→ Stored data
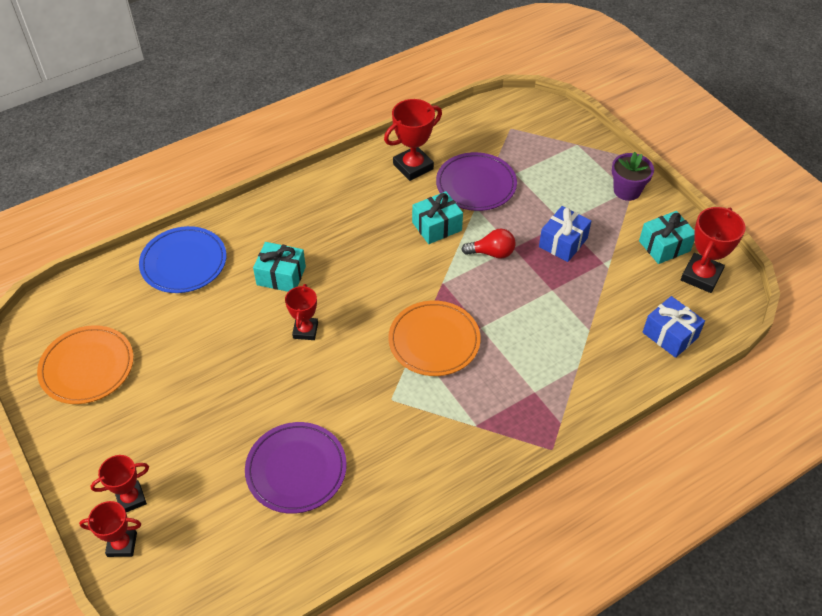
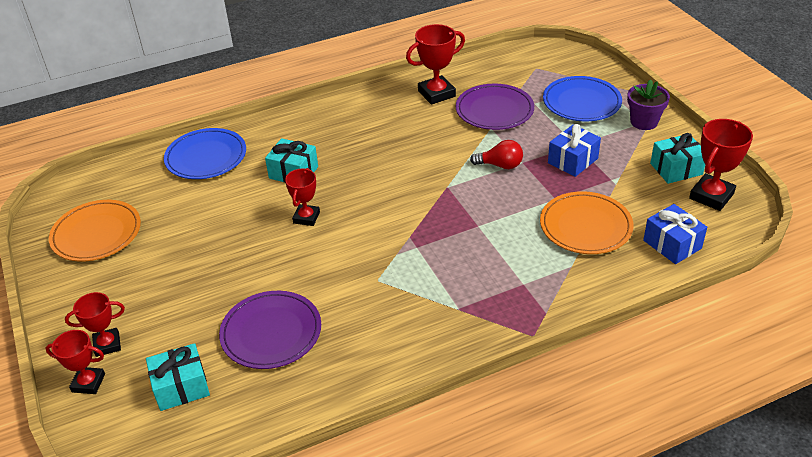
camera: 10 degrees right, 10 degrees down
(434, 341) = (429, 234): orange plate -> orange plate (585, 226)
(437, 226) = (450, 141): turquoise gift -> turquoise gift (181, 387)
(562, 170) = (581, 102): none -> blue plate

→ Problem requirements
Gather every line from the listing above in which the word "plate" appears.

→ Expected output
(434, 341) = (429, 234): orange plate -> orange plate (585, 226)
(562, 170) = (581, 102): none -> blue plate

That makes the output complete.